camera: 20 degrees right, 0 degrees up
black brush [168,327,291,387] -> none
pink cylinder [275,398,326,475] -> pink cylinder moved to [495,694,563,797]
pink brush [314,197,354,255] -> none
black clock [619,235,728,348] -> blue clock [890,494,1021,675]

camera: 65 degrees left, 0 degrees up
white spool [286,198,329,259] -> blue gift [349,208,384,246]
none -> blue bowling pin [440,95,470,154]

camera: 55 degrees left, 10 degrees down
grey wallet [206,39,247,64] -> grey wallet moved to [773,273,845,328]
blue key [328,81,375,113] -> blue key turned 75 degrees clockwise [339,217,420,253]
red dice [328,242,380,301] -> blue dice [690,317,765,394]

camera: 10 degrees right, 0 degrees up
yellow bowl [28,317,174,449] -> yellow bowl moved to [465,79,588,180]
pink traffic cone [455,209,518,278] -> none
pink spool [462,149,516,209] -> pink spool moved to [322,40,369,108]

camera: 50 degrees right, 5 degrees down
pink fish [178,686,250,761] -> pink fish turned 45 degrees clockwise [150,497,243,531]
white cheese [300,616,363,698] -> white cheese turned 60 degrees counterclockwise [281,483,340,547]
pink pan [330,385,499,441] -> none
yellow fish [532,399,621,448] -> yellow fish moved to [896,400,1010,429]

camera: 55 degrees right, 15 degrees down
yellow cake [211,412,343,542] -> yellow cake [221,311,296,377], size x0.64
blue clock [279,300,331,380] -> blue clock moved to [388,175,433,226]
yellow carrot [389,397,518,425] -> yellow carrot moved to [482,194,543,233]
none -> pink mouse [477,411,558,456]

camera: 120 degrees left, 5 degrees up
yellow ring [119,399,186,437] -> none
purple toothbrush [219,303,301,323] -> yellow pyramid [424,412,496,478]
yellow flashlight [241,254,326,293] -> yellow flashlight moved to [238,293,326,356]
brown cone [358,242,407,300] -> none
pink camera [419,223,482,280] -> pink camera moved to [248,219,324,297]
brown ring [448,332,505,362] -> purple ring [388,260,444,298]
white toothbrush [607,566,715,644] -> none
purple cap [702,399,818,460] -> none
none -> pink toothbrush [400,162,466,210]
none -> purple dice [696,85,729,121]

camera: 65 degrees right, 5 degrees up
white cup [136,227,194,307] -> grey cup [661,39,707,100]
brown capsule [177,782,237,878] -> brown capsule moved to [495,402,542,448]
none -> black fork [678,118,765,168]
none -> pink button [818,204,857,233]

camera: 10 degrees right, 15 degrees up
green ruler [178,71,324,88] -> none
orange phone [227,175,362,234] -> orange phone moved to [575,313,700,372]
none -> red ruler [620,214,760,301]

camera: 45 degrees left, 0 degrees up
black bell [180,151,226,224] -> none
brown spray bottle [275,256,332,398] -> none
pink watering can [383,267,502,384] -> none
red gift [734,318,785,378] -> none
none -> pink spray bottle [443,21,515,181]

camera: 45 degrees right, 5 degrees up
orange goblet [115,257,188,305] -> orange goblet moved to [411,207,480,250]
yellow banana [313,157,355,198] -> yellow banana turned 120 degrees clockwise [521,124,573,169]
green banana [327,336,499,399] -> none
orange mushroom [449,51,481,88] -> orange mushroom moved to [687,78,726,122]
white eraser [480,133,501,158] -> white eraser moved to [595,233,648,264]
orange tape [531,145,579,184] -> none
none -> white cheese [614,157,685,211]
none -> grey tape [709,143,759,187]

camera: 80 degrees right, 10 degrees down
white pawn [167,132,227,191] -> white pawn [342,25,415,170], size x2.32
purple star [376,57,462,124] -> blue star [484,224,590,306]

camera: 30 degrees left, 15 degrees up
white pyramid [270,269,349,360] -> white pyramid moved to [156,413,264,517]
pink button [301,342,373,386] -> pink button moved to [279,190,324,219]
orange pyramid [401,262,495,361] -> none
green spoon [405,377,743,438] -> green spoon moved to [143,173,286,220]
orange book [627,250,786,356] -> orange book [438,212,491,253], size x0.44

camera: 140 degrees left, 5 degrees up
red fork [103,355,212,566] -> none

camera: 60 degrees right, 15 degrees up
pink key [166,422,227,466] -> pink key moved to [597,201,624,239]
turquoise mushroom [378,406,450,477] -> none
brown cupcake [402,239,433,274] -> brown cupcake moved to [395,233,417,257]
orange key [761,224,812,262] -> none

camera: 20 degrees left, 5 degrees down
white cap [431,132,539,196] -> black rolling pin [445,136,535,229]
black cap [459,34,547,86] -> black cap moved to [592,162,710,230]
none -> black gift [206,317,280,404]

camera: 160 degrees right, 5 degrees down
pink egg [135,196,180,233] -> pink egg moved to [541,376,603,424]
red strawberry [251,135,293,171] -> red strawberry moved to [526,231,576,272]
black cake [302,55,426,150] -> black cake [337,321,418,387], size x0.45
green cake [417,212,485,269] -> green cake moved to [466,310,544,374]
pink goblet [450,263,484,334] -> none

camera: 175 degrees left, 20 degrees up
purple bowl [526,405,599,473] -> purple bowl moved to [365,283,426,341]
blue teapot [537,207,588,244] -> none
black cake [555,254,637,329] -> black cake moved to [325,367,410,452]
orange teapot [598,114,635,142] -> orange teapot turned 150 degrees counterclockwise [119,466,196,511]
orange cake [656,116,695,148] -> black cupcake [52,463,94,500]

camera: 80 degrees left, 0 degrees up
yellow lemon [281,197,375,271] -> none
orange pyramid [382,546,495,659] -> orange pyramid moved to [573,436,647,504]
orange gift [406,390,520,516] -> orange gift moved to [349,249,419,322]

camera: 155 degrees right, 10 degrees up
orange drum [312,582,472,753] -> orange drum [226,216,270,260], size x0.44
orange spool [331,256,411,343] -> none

=======

## Brief
Search the listing for "bottle" and show every line where it occurs.

## Task output
brown spray bottle [275,256,332,398] -> none
none -> pink spray bottle [443,21,515,181]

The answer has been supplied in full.